::: Records for this task :::

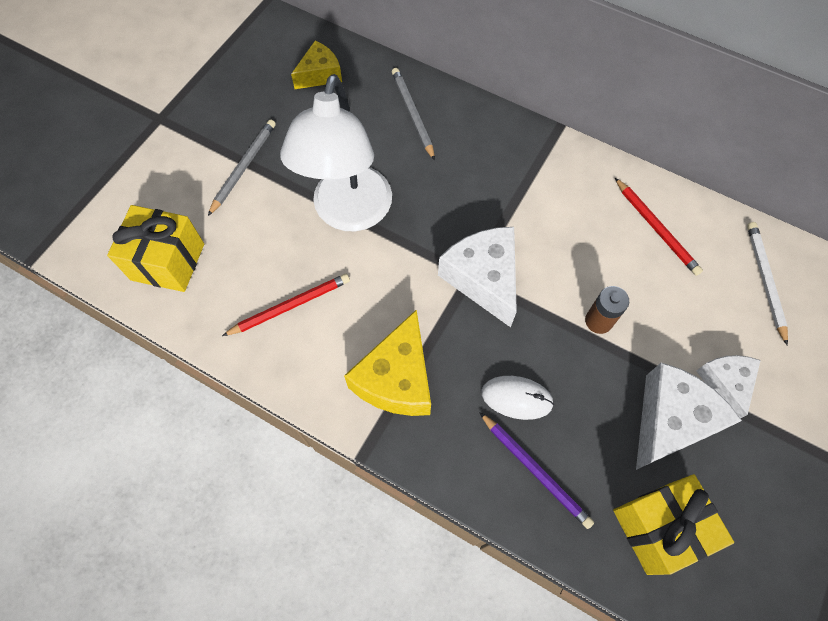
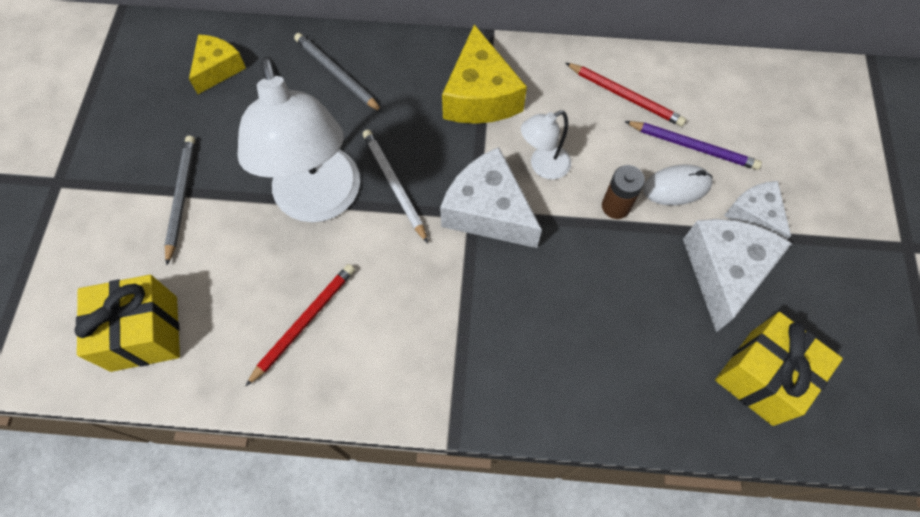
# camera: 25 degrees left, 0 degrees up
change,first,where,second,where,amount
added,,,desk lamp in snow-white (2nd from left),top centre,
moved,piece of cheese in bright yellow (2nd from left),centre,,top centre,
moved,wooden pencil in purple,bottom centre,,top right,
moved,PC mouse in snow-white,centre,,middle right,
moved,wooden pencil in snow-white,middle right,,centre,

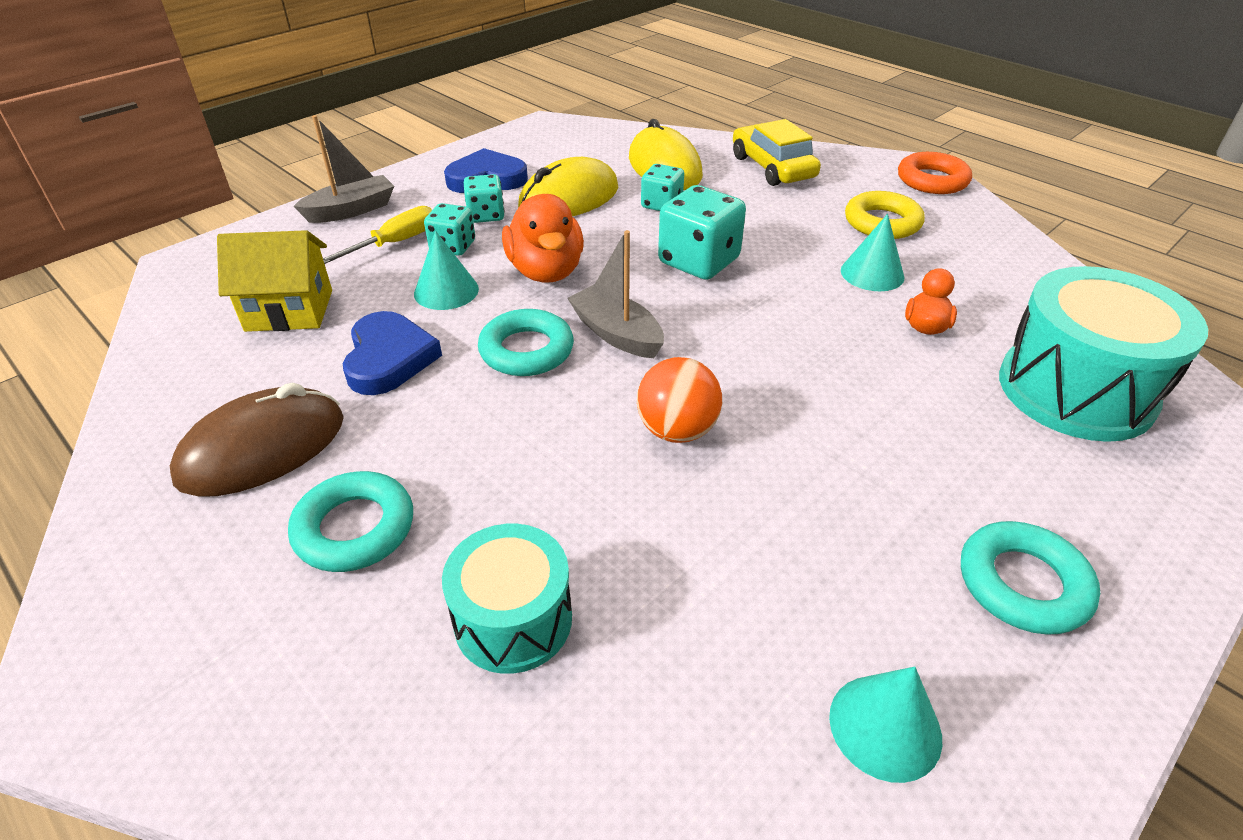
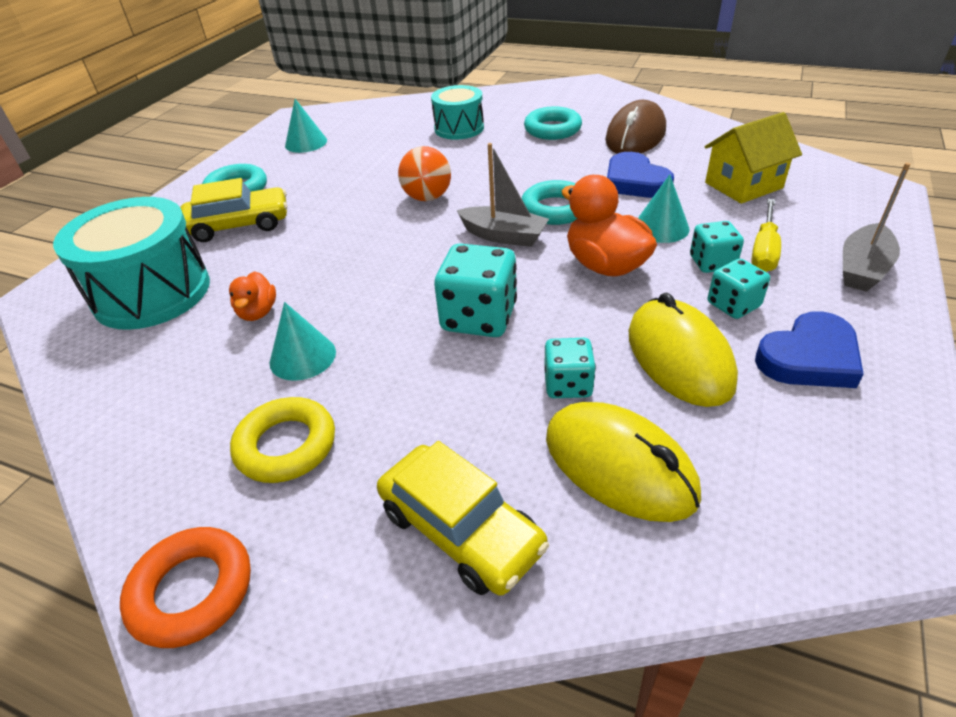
# camera: 160 degrees right, 0 degrees up
change,first,where,second,where,amount
added,,,car in bright yellow (1st from left),top left,
turned,PC mouse in bright yellow (1st from left in the first image),top centre,PC mouse in bright yellow (2nd from left),middle right,45 degrees counterclockwise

:::

__Description of the task__. Everything from the first line of the entries above through the line with "moved,PC mouse in" should be duplicated exactly, except the pictures.

__Exercise solution__.
# camera: 25 degrees left, 0 degrees up
change,first,where,second,where,amount
added,,,desk lamp in snow-white (2nd from left),top centre,
moved,piece of cheese in bright yellow (2nd from left),centre,,top centre,
moved,wooden pencil in purple,bottom centre,,top right,
moved,PC mouse in snow-white,centre,,middle right,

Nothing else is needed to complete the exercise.